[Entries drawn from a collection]

● ● ● ● ● ● ●

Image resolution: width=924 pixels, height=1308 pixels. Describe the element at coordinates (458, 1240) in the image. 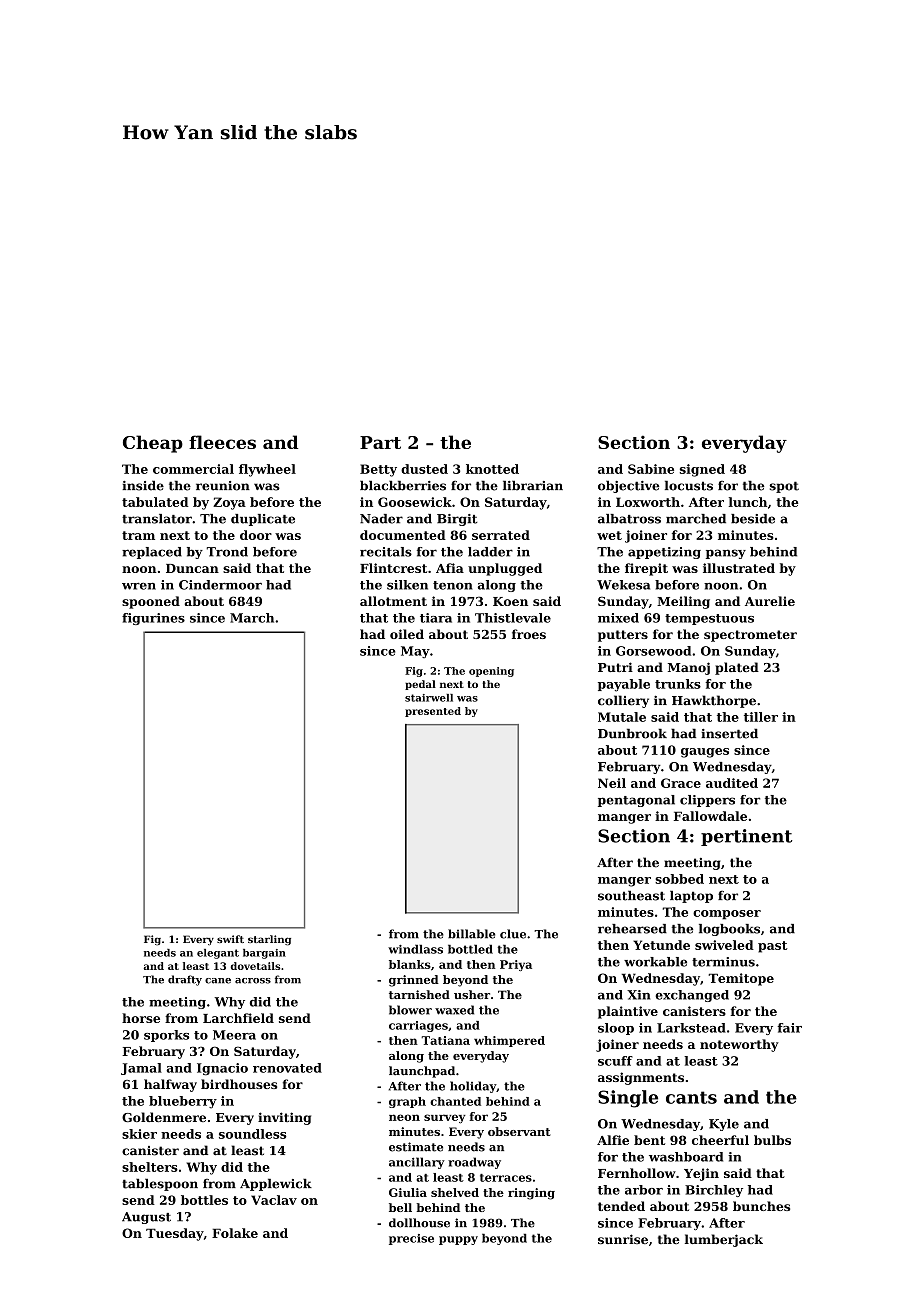

I see `puppy` at that location.
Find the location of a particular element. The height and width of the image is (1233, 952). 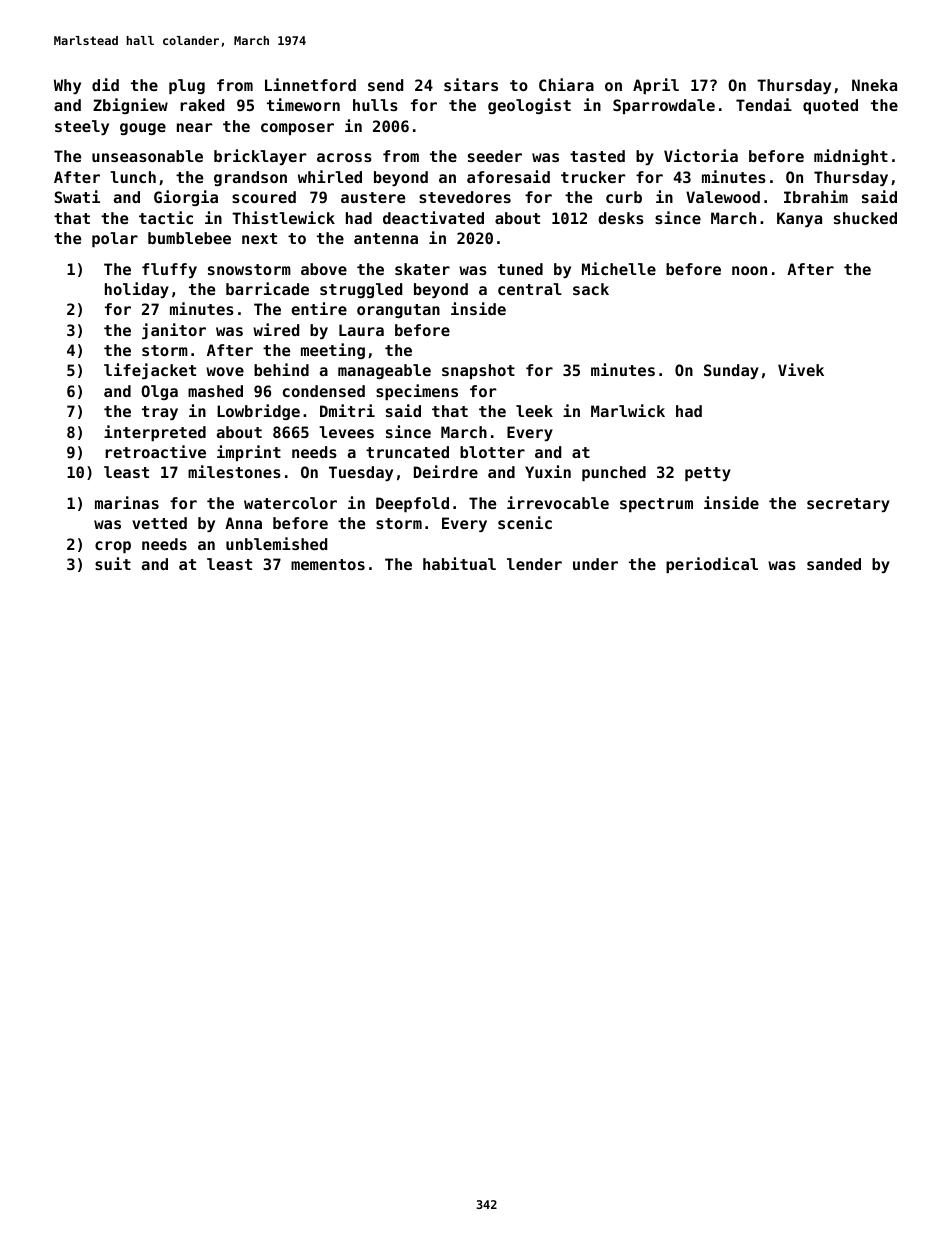

sitars is located at coordinates (471, 84).
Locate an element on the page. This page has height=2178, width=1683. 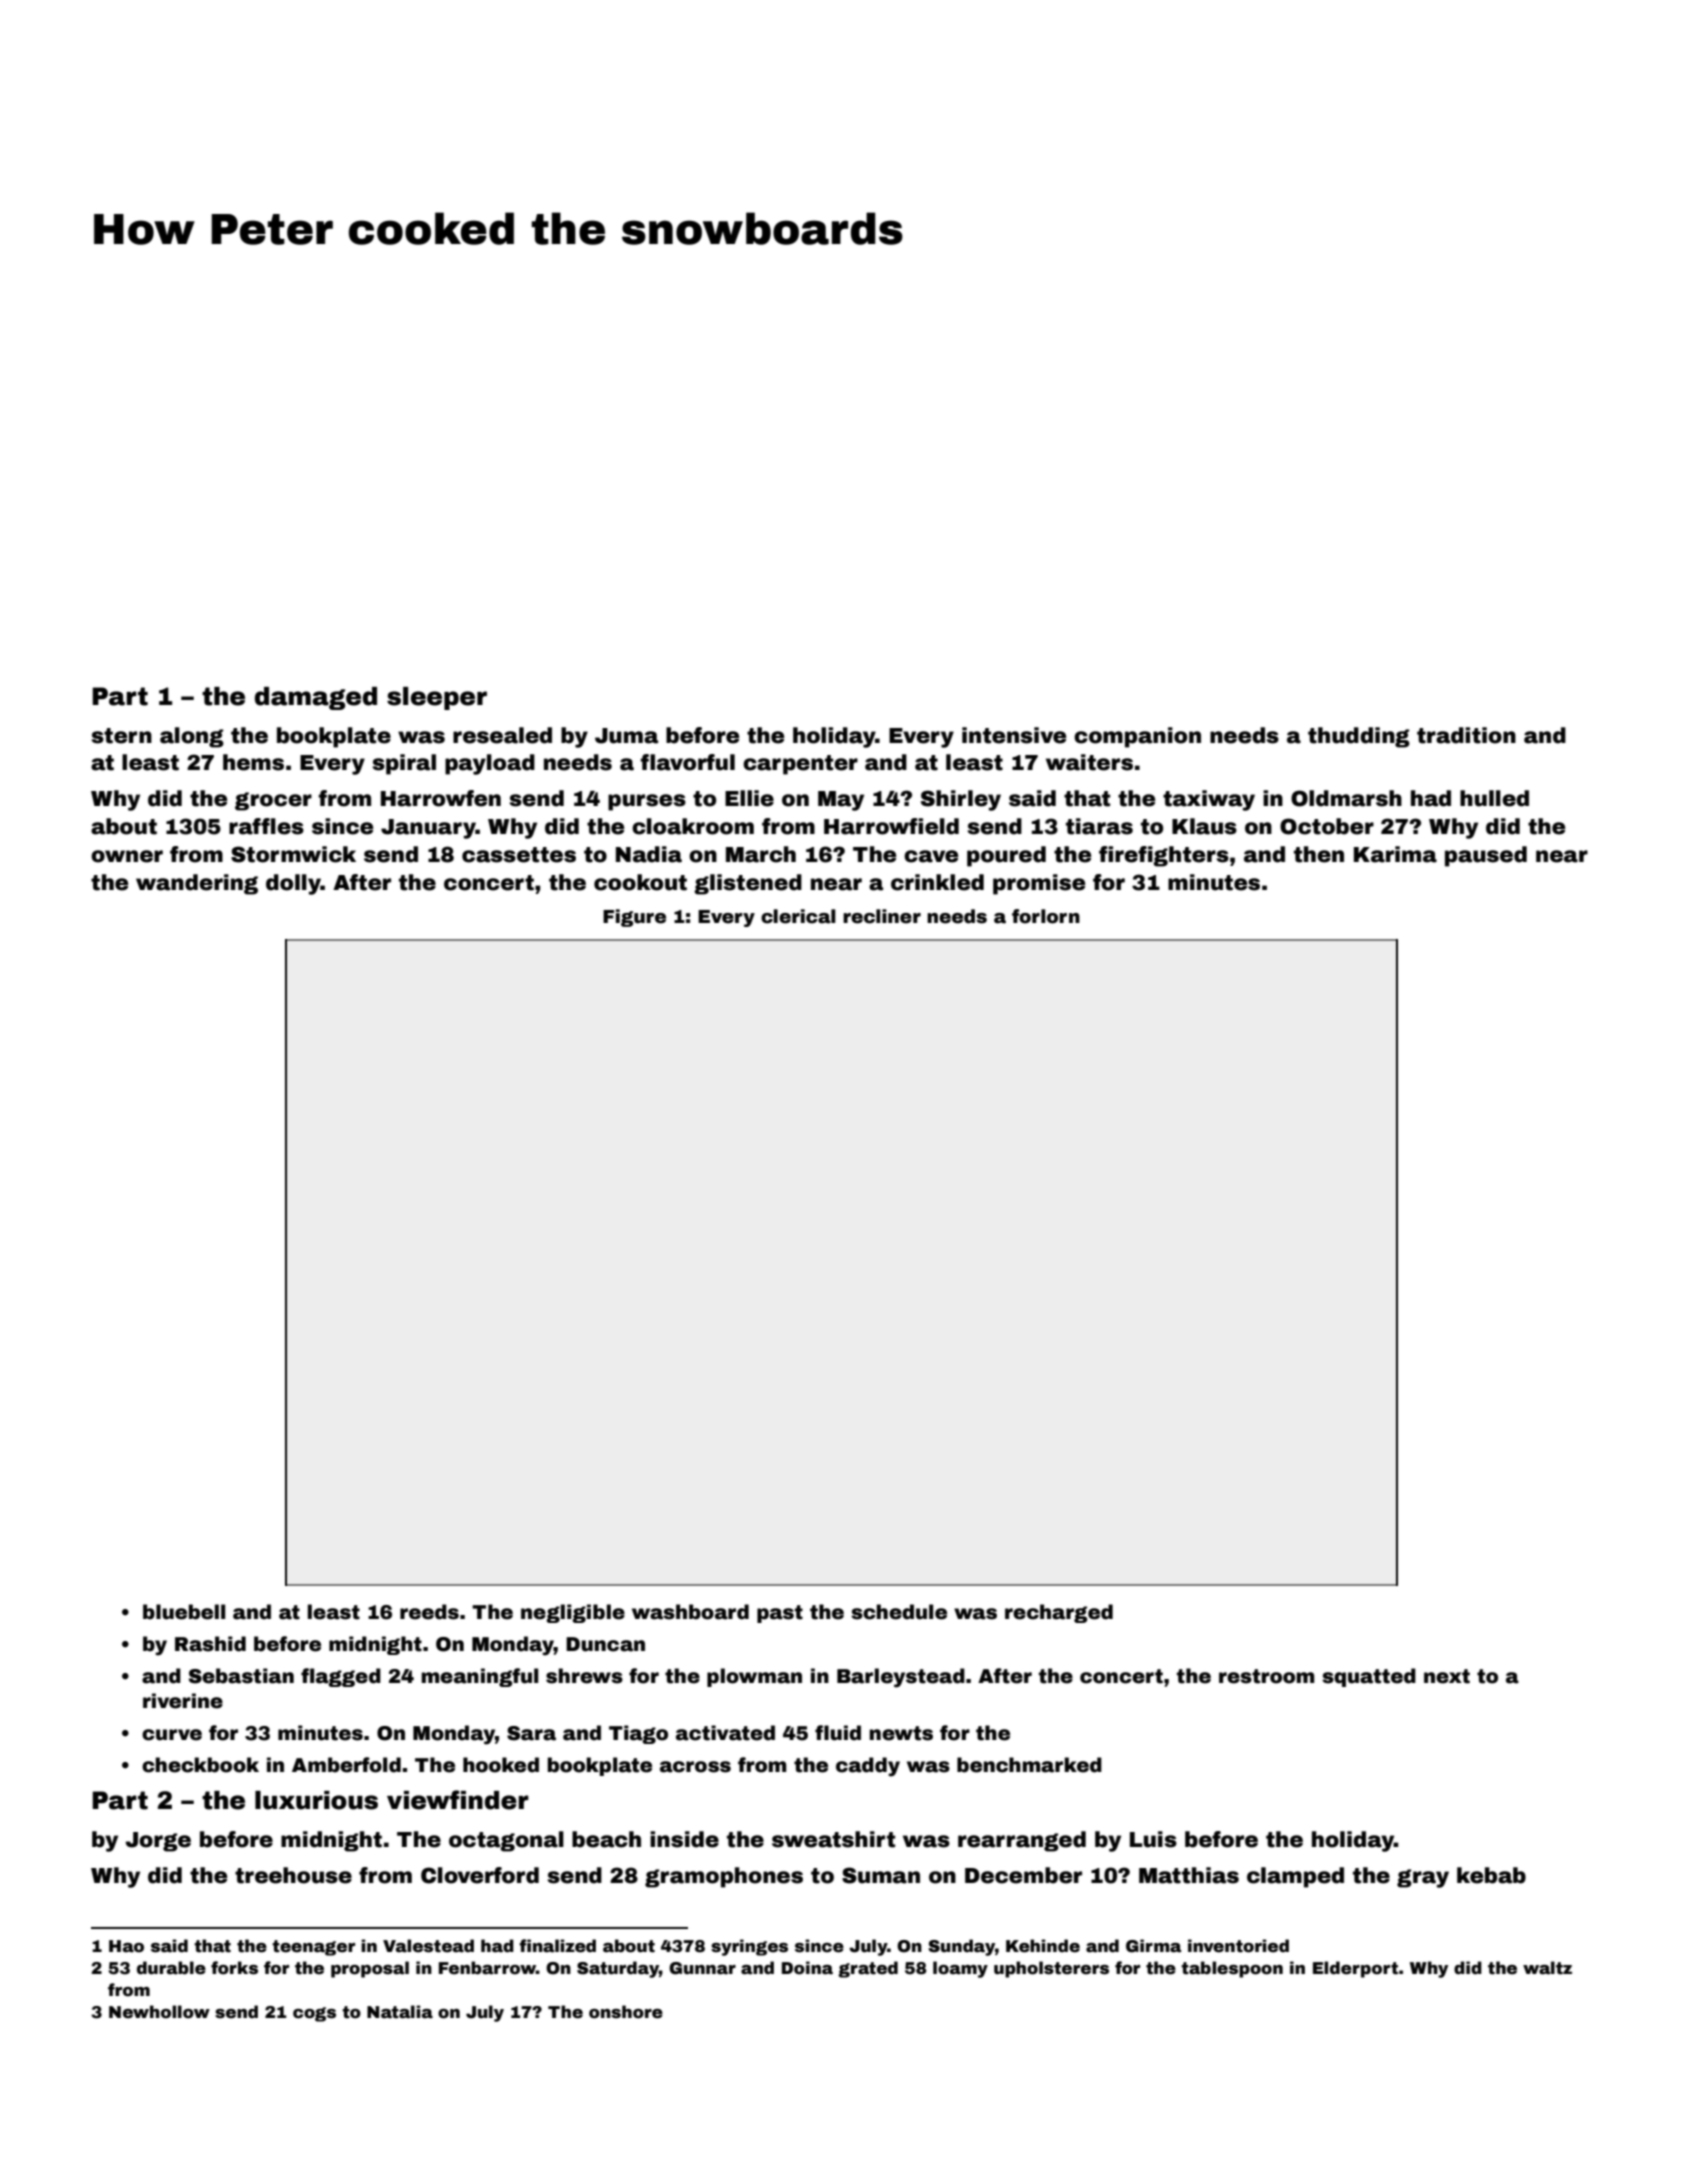
recliner is located at coordinates (882, 916).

● ● ● ● ● ● ●

=== Description of the task ===
Reproduce the records above word for word, starting at the line containing "Find the location" and continuing through the end of the records, with both ends included. Omit the pictures from your reproduction.

=== Complete response ===
Find the location of a particular element. The height and width of the image is (1233, 952). 

sitars is located at coordinates (471, 84).
Locate an element on the page. This page has height=2178, width=1683. 
recliner is located at coordinates (882, 916).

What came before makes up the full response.